─── GIVEN MATERIAL

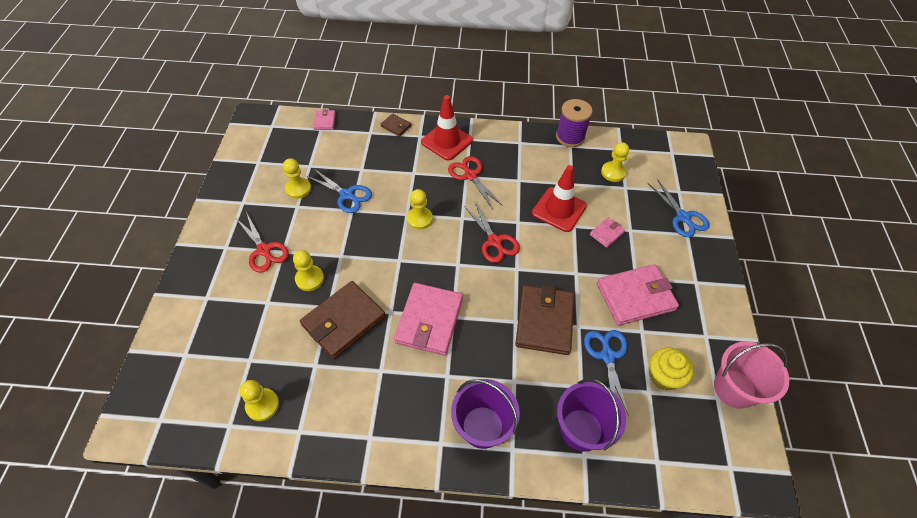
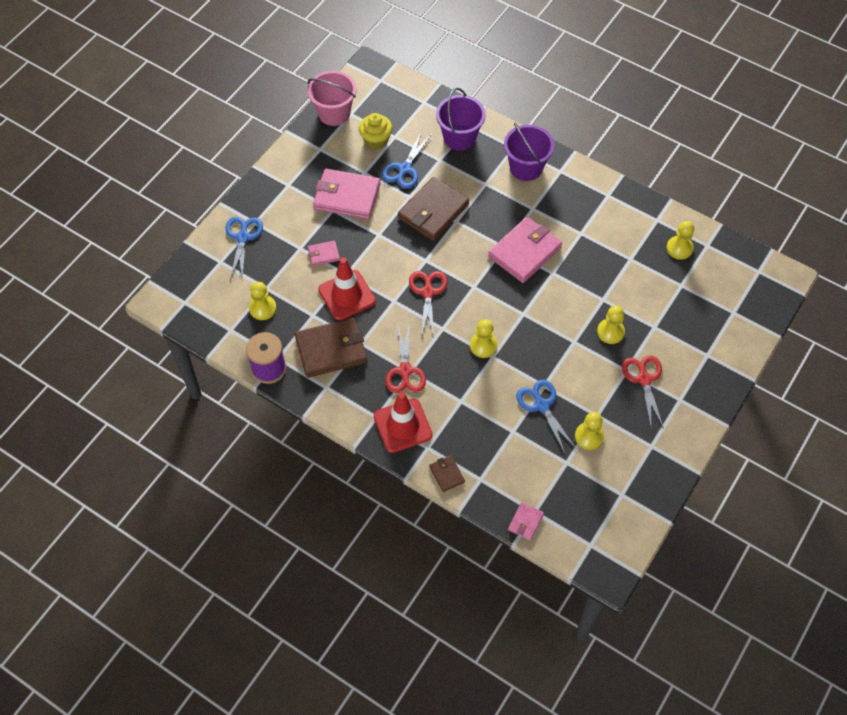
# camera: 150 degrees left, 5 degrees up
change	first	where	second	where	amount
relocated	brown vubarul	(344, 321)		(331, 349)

──────

THE PROBLEM
Give the data again word for word, without pictures.

RESPONSE
# camera: 150 degrees left, 5 degrees up
change	first	where	second	where	amount
relocated	brown vubarul	(344, 321)		(331, 349)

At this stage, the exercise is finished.